Content starts

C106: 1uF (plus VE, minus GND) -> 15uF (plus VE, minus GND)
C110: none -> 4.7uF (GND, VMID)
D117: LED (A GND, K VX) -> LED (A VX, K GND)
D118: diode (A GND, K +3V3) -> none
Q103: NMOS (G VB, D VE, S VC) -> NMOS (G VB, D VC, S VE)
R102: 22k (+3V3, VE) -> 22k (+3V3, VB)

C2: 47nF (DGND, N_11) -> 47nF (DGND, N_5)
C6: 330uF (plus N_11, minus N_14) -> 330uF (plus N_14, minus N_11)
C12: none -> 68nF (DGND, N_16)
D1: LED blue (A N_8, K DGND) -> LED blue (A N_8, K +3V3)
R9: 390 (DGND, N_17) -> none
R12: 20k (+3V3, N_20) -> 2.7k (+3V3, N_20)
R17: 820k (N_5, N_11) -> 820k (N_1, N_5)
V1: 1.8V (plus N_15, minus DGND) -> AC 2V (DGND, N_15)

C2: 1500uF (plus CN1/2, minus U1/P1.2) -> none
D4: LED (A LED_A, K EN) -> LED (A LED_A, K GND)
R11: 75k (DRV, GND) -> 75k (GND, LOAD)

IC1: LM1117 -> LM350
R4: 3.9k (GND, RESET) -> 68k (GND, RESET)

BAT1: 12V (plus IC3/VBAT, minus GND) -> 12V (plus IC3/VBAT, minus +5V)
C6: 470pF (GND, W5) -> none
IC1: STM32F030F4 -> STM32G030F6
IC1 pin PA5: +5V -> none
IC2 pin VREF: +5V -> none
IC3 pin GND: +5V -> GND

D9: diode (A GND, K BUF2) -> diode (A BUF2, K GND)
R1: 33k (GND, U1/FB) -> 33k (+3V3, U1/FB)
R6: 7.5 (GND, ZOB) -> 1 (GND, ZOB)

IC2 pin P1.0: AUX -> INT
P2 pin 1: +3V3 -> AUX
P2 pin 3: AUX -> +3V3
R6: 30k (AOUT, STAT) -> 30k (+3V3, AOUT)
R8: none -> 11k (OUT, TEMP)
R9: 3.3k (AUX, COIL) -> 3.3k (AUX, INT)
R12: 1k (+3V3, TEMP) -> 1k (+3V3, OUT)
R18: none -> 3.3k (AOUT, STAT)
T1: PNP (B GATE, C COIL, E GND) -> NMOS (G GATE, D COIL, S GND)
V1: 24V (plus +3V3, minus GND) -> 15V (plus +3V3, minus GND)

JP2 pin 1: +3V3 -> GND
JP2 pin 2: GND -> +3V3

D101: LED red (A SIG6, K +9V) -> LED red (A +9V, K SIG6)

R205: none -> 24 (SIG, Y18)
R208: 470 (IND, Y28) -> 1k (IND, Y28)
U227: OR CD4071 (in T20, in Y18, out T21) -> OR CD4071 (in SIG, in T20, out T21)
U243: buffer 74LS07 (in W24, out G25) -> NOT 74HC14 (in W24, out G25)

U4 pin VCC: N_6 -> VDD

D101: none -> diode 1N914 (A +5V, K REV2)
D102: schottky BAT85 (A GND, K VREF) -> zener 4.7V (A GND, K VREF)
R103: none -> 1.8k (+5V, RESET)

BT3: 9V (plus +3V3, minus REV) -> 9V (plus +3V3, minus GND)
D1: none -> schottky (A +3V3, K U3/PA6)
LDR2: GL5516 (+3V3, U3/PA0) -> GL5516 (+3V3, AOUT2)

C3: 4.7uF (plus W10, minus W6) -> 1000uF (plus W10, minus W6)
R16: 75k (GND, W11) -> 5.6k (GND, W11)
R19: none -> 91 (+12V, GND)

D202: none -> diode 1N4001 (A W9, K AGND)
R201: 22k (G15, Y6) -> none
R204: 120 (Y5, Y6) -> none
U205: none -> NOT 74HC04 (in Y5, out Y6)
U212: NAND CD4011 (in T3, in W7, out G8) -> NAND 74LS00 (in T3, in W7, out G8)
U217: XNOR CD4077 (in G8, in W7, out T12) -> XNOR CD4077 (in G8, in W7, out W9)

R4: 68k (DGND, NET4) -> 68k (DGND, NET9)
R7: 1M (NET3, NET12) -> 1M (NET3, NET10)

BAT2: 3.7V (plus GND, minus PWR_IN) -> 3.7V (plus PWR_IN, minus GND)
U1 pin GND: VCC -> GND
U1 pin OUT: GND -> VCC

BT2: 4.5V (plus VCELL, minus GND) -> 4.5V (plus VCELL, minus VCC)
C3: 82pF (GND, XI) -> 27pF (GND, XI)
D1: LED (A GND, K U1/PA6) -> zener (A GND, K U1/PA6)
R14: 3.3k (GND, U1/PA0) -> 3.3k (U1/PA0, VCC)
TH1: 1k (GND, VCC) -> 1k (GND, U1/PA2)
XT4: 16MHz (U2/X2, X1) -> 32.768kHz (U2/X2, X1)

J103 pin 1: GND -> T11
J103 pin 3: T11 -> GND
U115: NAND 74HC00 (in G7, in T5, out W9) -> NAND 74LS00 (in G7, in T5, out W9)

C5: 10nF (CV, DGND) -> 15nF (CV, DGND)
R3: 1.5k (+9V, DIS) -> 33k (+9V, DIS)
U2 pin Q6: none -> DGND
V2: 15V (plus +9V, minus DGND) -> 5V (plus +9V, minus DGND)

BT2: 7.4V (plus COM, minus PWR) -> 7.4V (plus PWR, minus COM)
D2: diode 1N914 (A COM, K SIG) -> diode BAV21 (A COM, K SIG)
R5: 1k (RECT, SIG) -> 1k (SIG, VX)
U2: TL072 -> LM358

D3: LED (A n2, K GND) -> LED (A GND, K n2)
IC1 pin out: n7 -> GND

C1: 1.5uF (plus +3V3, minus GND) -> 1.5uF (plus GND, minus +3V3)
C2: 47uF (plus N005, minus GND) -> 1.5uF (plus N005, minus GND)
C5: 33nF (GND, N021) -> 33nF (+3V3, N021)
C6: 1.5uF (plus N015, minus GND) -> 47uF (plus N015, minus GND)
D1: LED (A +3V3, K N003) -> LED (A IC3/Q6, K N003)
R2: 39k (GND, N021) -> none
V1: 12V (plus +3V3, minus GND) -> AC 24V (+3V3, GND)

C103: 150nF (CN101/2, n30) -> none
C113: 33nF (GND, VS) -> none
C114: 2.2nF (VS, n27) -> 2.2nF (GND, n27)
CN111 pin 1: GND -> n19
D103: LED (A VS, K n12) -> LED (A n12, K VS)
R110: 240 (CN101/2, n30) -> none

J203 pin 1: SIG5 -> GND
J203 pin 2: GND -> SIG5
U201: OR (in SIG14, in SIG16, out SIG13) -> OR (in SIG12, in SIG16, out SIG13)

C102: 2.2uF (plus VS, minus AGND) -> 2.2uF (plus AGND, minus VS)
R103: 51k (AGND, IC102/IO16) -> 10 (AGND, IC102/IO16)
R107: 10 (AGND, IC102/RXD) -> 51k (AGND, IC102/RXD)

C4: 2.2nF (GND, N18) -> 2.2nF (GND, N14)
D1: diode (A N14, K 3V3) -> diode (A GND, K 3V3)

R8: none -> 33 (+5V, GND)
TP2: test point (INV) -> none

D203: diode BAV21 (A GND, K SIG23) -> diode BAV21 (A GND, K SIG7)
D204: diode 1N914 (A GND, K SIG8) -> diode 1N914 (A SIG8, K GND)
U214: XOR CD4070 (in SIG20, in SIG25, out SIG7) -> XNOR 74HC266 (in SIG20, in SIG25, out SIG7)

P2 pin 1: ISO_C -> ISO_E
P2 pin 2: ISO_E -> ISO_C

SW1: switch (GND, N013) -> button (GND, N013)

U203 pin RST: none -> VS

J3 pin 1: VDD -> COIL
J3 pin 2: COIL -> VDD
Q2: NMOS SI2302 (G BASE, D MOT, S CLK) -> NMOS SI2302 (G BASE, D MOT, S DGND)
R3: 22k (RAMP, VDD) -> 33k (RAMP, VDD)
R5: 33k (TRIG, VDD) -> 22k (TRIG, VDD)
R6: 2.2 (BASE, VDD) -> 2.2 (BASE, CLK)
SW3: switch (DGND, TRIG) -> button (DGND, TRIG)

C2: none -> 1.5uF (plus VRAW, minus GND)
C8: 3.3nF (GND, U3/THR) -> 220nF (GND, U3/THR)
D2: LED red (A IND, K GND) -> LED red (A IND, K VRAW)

Content ends

■ **YOUR ASSIGNMENT**
All that is wanted is a faithful reproduction of the line above with "T1: PNP (B GATE, C", the line with "R3: 1.5k (+9V, DIS) -> 33k (+9V, DIS)", and every line in between.

■ **SOLUTION**
T1: PNP (B GATE, C COIL, E GND) -> NMOS (G GATE, D COIL, S GND)
V1: 24V (plus +3V3, minus GND) -> 15V (plus +3V3, minus GND)

JP2 pin 1: +3V3 -> GND
JP2 pin 2: GND -> +3V3

D101: LED red (A SIG6, K +9V) -> LED red (A +9V, K SIG6)

R205: none -> 24 (SIG, Y18)
R208: 470 (IND, Y28) -> 1k (IND, Y28)
U227: OR CD4071 (in T20, in Y18, out T21) -> OR CD4071 (in SIG, in T20, out T21)
U243: buffer 74LS07 (in W24, out G25) -> NOT 74HC14 (in W24, out G25)

U4 pin VCC: N_6 -> VDD

D101: none -> diode 1N914 (A +5V, K REV2)
D102: schottky BAT85 (A GND, K VREF) -> zener 4.7V (A GND, K VREF)
R103: none -> 1.8k (+5V, RESET)

BT3: 9V (plus +3V3, minus REV) -> 9V (plus +3V3, minus GND)
D1: none -> schottky (A +3V3, K U3/PA6)
LDR2: GL5516 (+3V3, U3/PA0) -> GL5516 (+3V3, AOUT2)

C3: 4.7uF (plus W10, minus W6) -> 1000uF (plus W10, minus W6)
R16: 75k (GND, W11) -> 5.6k (GND, W11)
R19: none -> 91 (+12V, GND)

D202: none -> diode 1N4001 (A W9, K AGND)
R201: 22k (G15, Y6) -> none
R204: 120 (Y5, Y6) -> none
U205: none -> NOT 74HC04 (in Y5, out Y6)
U212: NAND CD4011 (in T3, in W7, out G8) -> NAND 74LS00 (in T3, in W7, out G8)
U217: XNOR CD4077 (in G8, in W7, out T12) -> XNOR CD4077 (in G8, in W7, out W9)

R4: 68k (DGND, NET4) -> 68k (DGND, NET9)
R7: 1M (NET3, NET12) -> 1M (NET3, NET10)

BAT2: 3.7V (plus GND, minus PWR_IN) -> 3.7V (plus PWR_IN, minus GND)
U1 pin GND: VCC -> GND
U1 pin OUT: GND -> VCC

BT2: 4.5V (plus VCELL, minus GND) -> 4.5V (plus VCELL, minus VCC)
C3: 82pF (GND, XI) -> 27pF (GND, XI)
D1: LED (A GND, K U1/PA6) -> zener (A GND, K U1/PA6)
R14: 3.3k (GND, U1/PA0) -> 3.3k (U1/PA0, VCC)
TH1: 1k (GND, VCC) -> 1k (GND, U1/PA2)
XT4: 16MHz (U2/X2, X1) -> 32.768kHz (U2/X2, X1)

J103 pin 1: GND -> T11
J103 pin 3: T11 -> GND
U115: NAND 74HC00 (in G7, in T5, out W9) -> NAND 74LS00 (in G7, in T5, out W9)

C5: 10nF (CV, DGND) -> 15nF (CV, DGND)
R3: 1.5k (+9V, DIS) -> 33k (+9V, DIS)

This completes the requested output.